[Problem requirements]:
Only one stretch of the data below is wanted: the lines from the one with "camera: 25 degrees right, 10 degrees down" through the one with "(343, 140) = (457, 399): turquoise", repeated exactly.

[Information given]:
↓

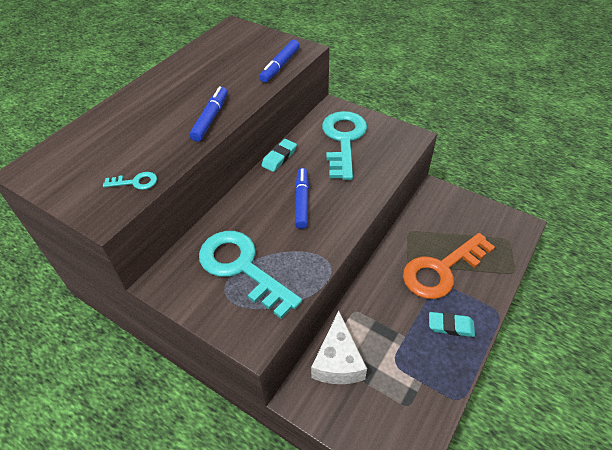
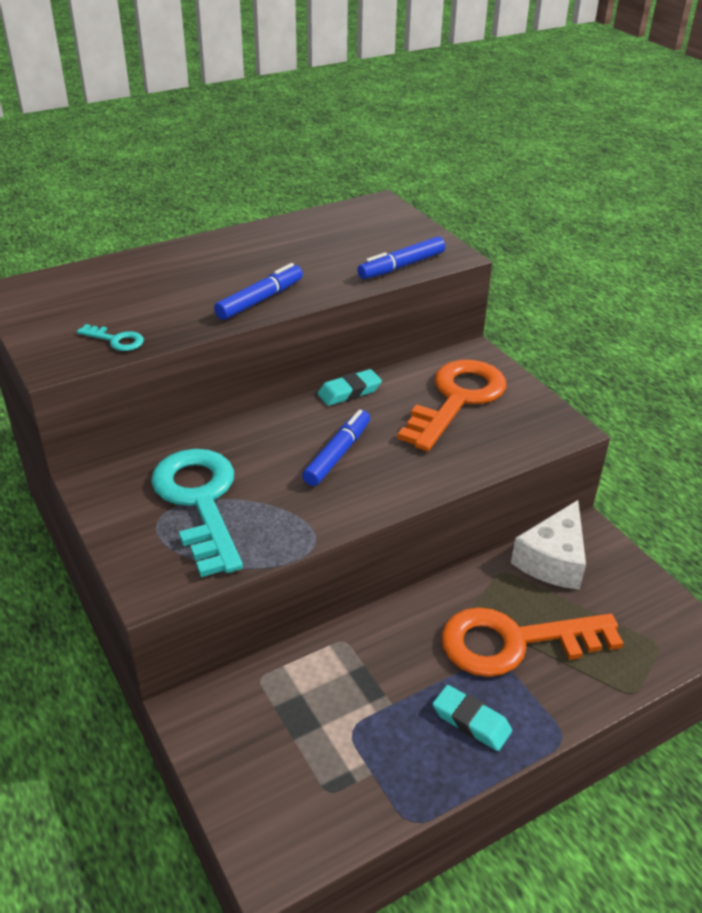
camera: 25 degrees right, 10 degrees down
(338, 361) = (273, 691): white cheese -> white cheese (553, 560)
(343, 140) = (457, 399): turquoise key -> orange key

↑
↓

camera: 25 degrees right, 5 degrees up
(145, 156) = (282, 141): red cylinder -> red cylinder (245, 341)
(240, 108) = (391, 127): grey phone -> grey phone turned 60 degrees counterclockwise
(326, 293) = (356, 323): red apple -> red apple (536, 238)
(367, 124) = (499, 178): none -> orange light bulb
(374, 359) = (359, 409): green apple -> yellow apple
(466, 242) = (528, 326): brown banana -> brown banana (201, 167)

↑

[Result for this exercise]:
camera: 25 degrees right, 10 degrees down
(338, 361) = (273, 691): white cheese -> white cheese (553, 560)
(343, 140) = (457, 399): turquoise key -> orange key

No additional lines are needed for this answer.